§ **THE PROBLEM**:
Every record is to be printed exactly as written, and any picture in it is skipped.

(Object state comparisons)
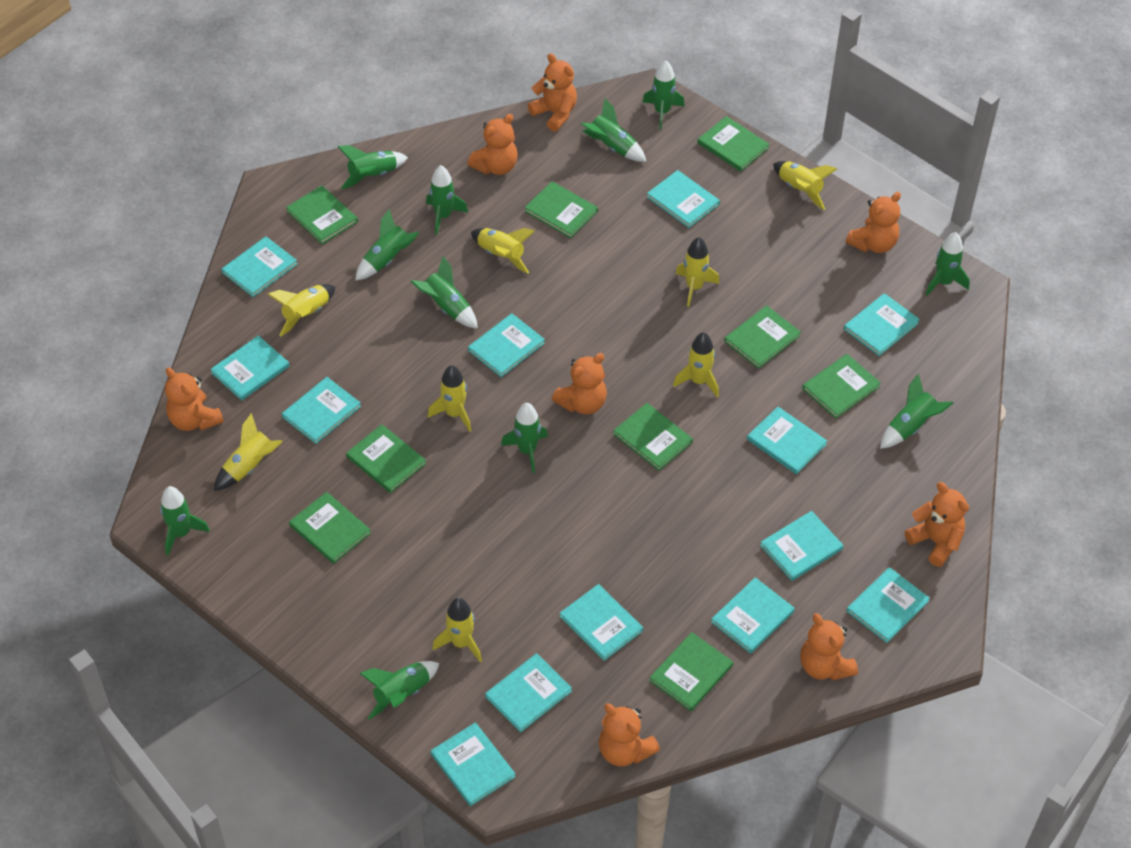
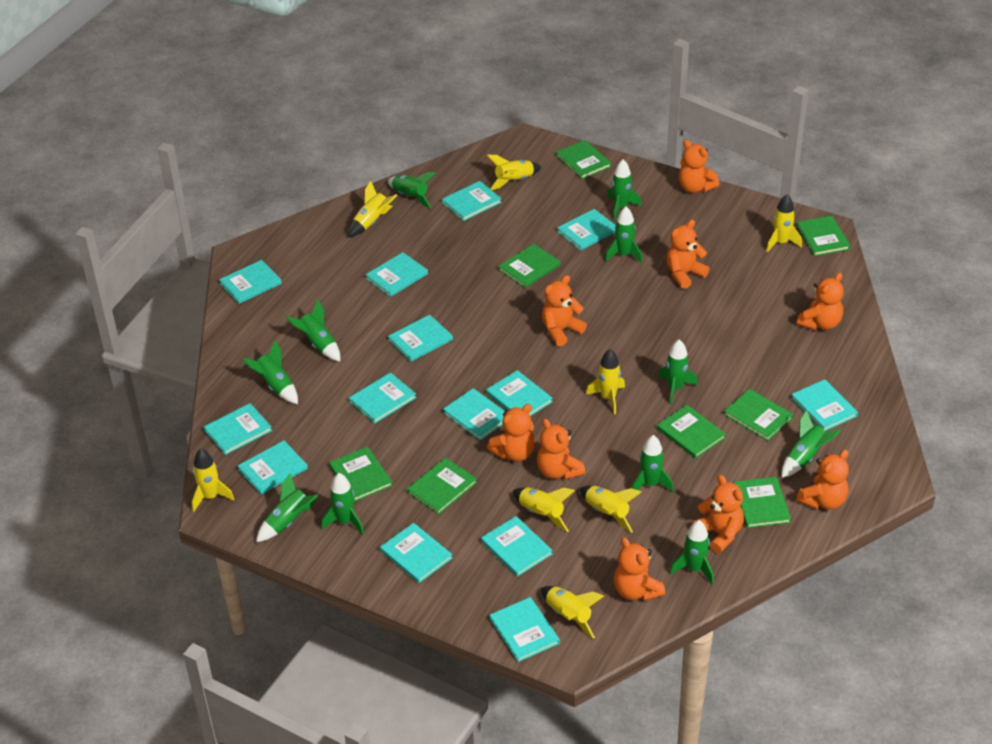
green book: 9 -> 8
orange teddy bear: 8 -> 9
turquoise book: 13 -> 14

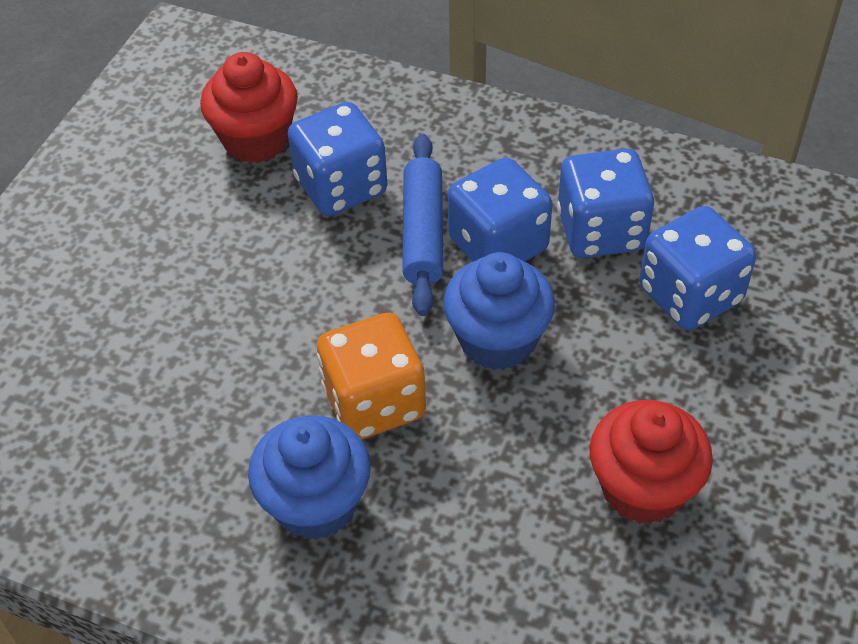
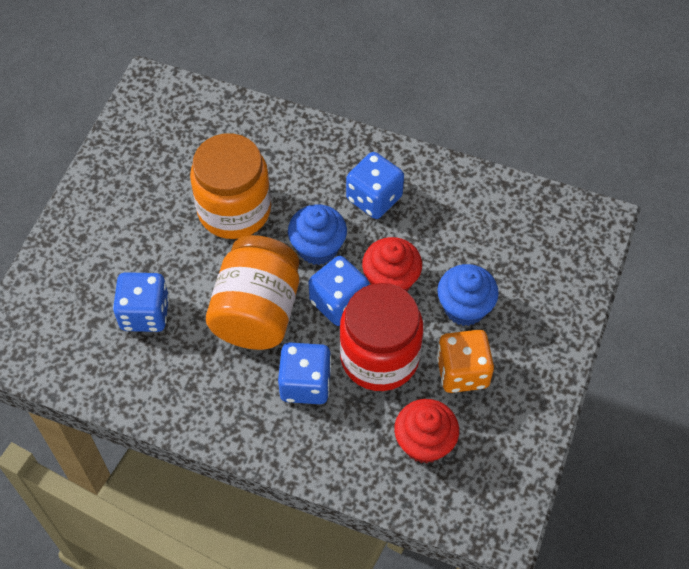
blue rolling pin: 1 -> 0
orange jar: 0 -> 2
red jar: 0 -> 1

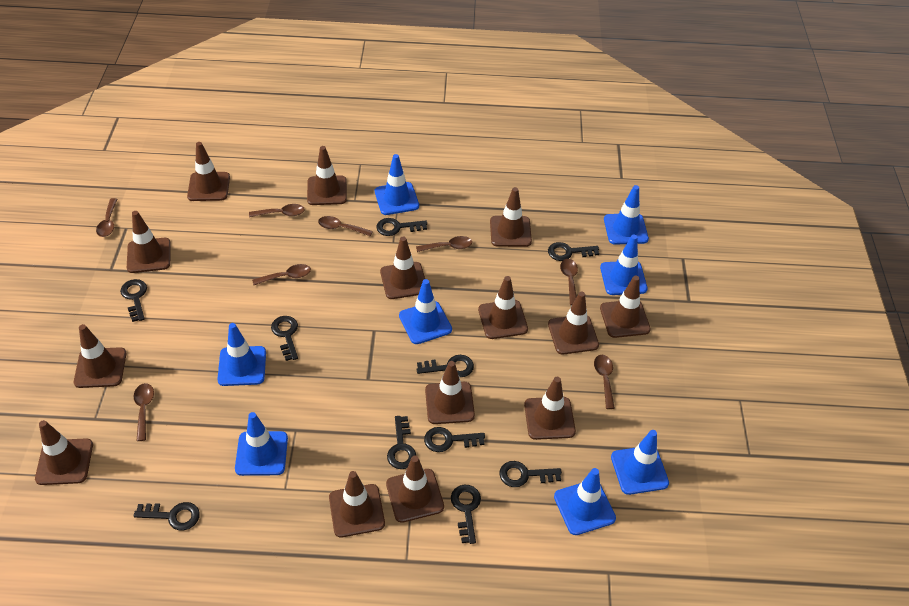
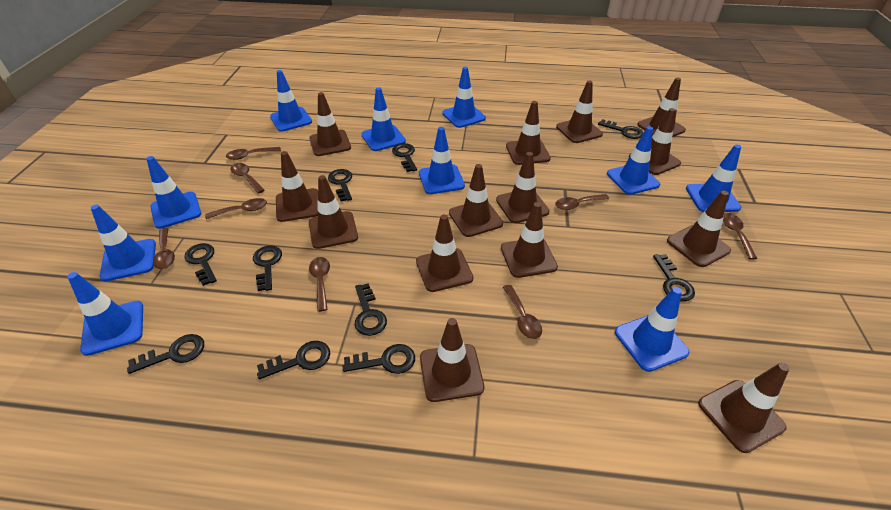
blue traffic cone: 8 -> 10

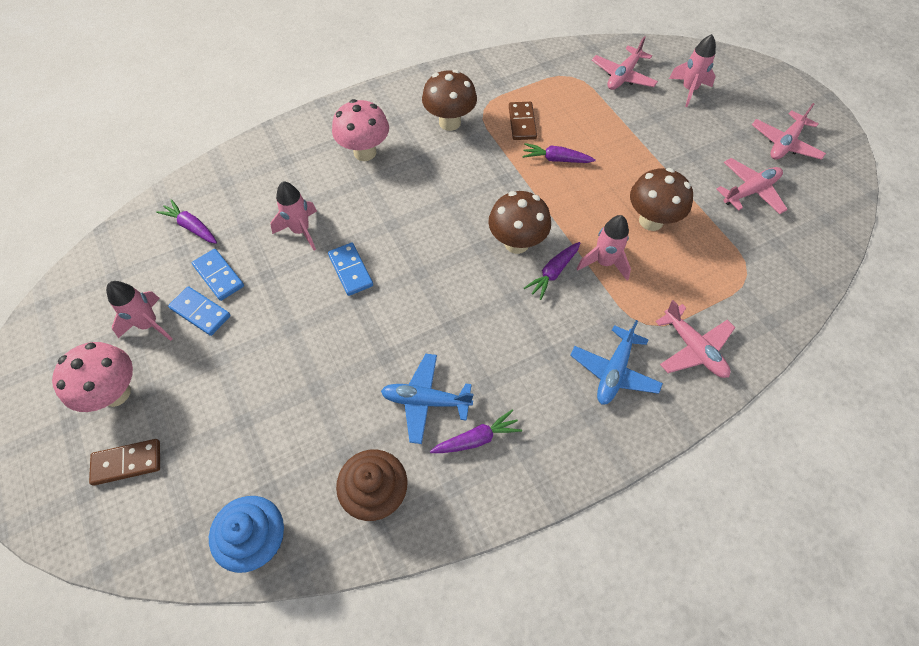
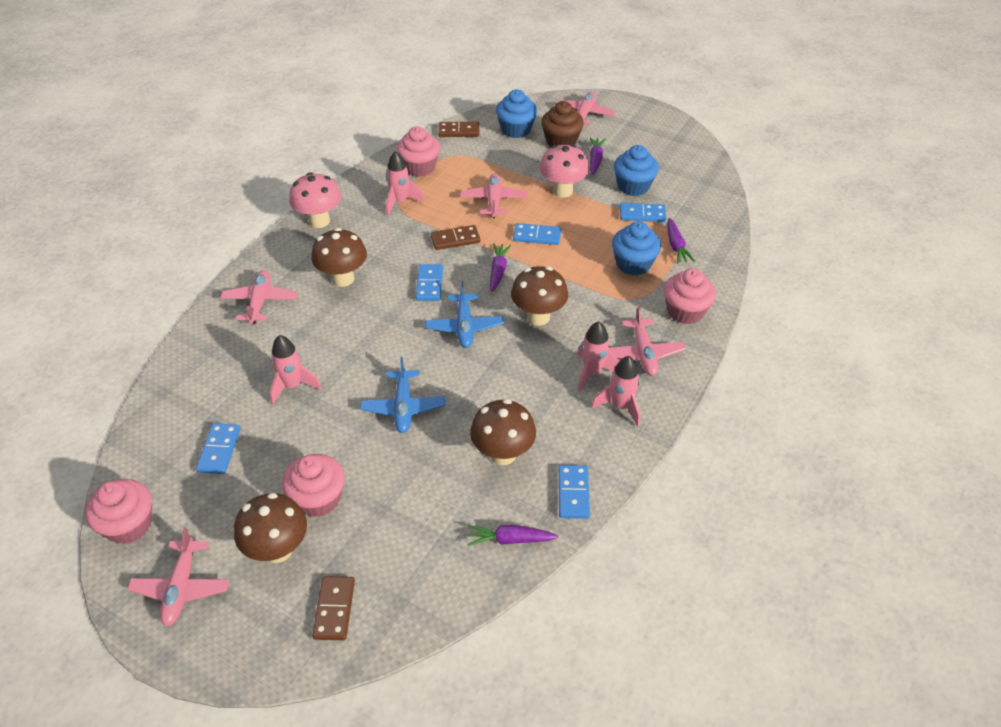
blue cupcake: 1 -> 3
blue domino: 3 -> 5
brown domino: 2 -> 3
brown mushroom: 3 -> 4
pink cupcake: 0 -> 4
pink plane: 4 -> 5

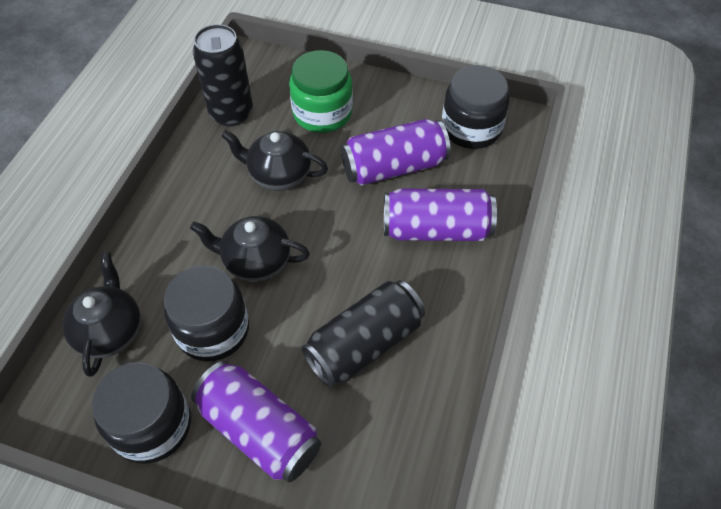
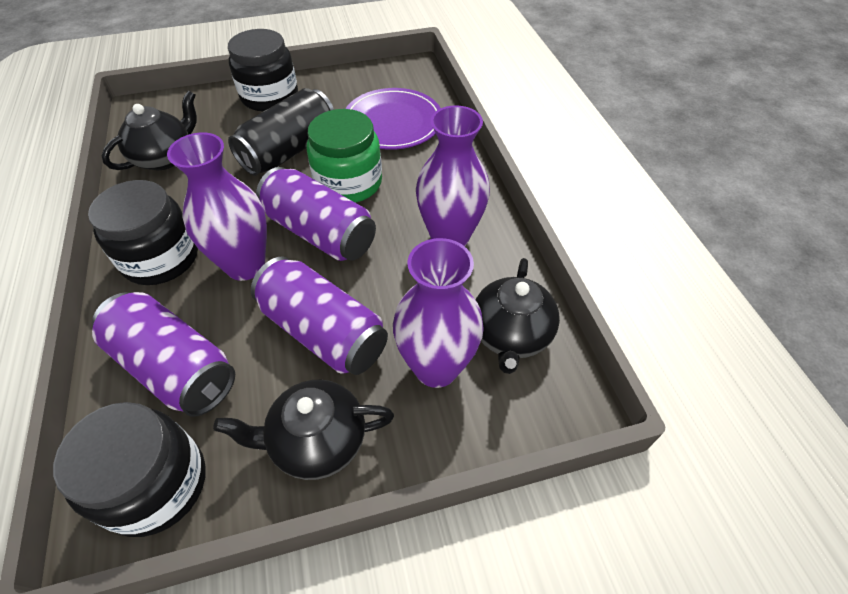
black can: 2 -> 1
purple plate: 0 -> 1
purple vase: 0 -> 3

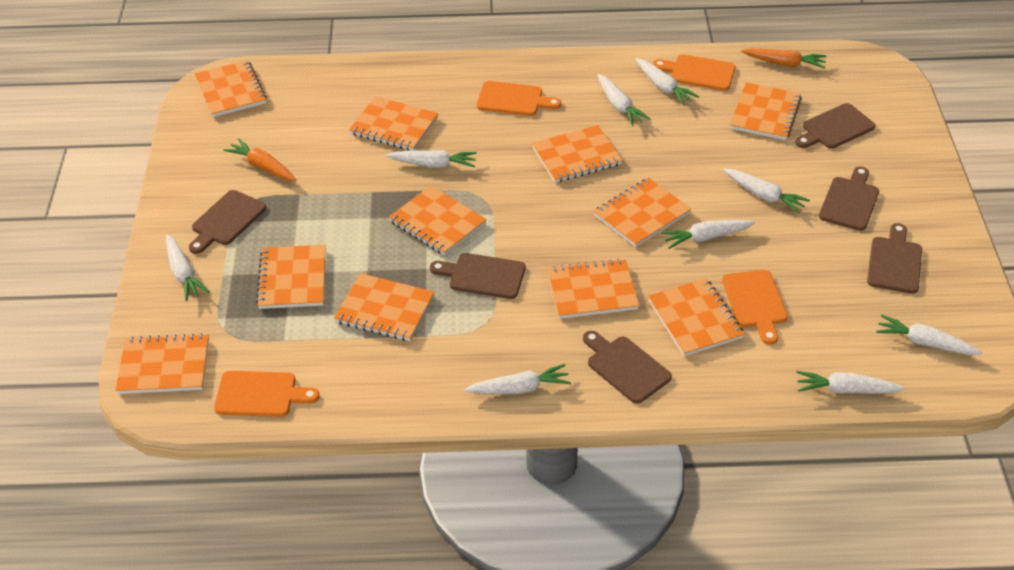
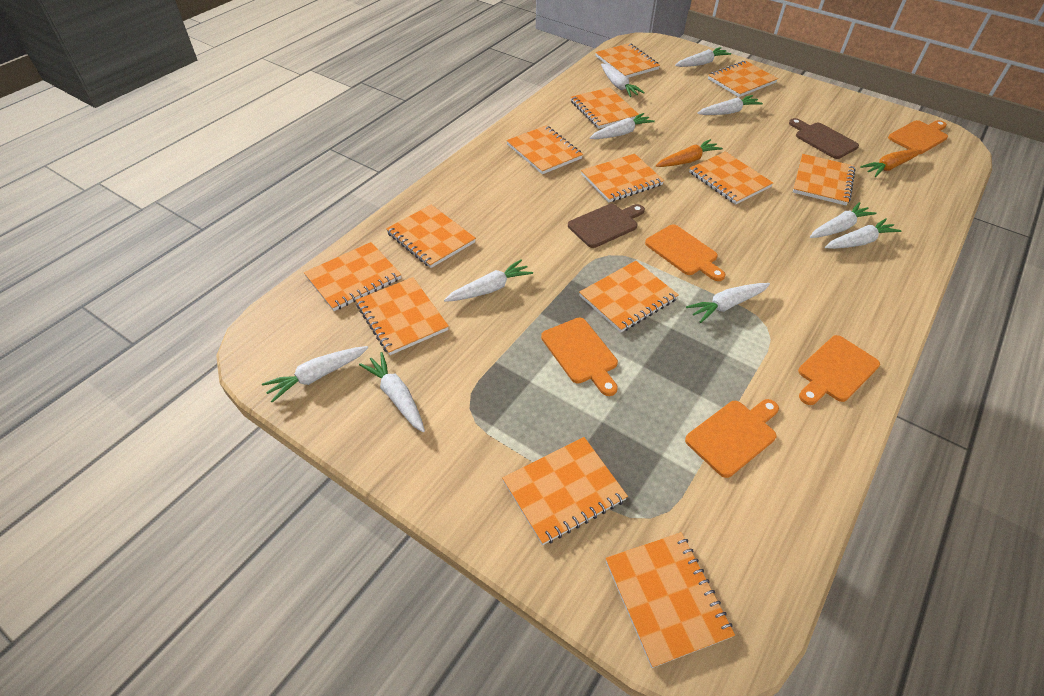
brown cutting board: 6 -> 2
orange cutting board: 4 -> 5
orange notebook: 11 -> 13
white carrot: 9 -> 10

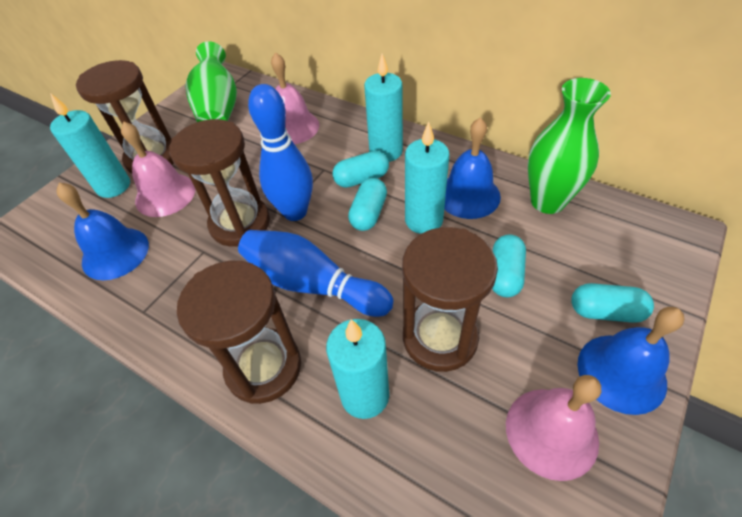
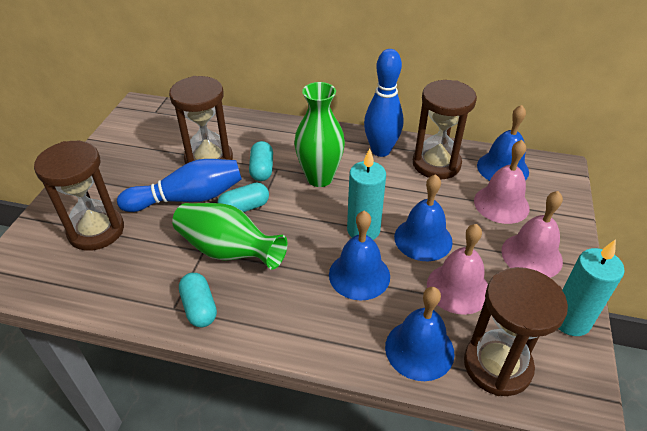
blue bell: 3 -> 4
turquoise candle: 4 -> 2
turquoise capsule: 4 -> 3

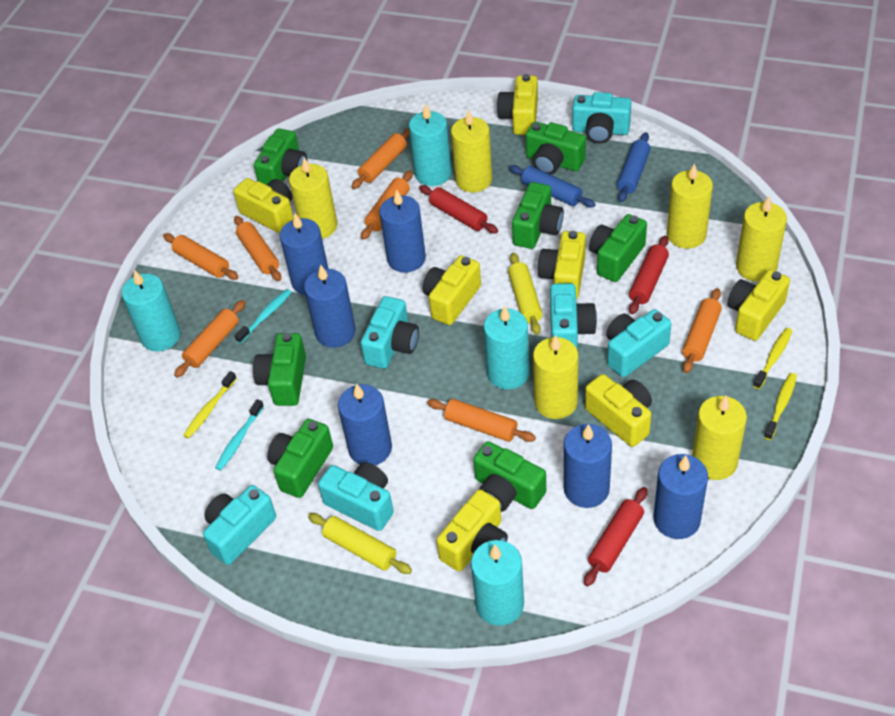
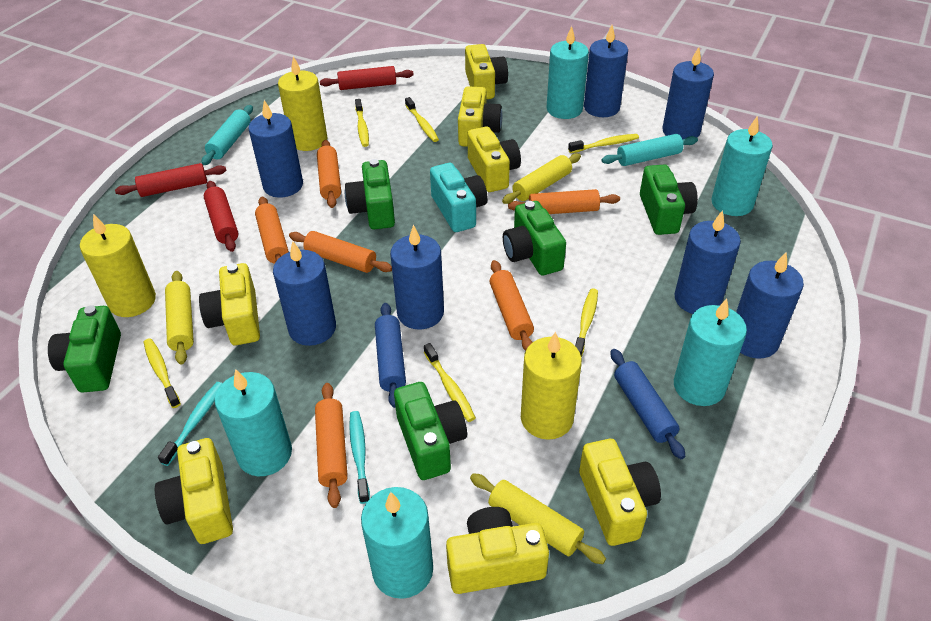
blue candle: 6 -> 7
green camera: 7 -> 5
orange rolling pin: 7 -> 6
turquoise camera: 6 -> 1
turquoise candle: 4 -> 5
turquoise rolling pin: 0 -> 2
yellow candle: 6 -> 3
yellow rolling pin: 2 -> 3
yellow toothbrush: 3 -> 6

§ **ANSWER SECTION**:
green book: 9 -> 8
orange teddy bear: 8 -> 9
turquoise book: 13 -> 14

blue rolling pin: 1 -> 0
orange jar: 0 -> 2
red jar: 0 -> 1

blue traffic cone: 8 -> 10

blue cupcake: 1 -> 3
blue domino: 3 -> 5
brown domino: 2 -> 3
brown mushroom: 3 -> 4
pink cupcake: 0 -> 4
pink plane: 4 -> 5

black can: 2 -> 1
purple plate: 0 -> 1
purple vase: 0 -> 3

brown cutting board: 6 -> 2
orange cutting board: 4 -> 5
orange notebook: 11 -> 13
white carrot: 9 -> 10

blue bell: 3 -> 4
turquoise candle: 4 -> 2
turquoise capsule: 4 -> 3

blue candle: 6 -> 7
green camera: 7 -> 5
orange rolling pin: 7 -> 6
turquoise camera: 6 -> 1
turquoise candle: 4 -> 5
turquoise rolling pin: 0 -> 2
yellow candle: 6 -> 3
yellow rolling pin: 2 -> 3
yellow toothbrush: 3 -> 6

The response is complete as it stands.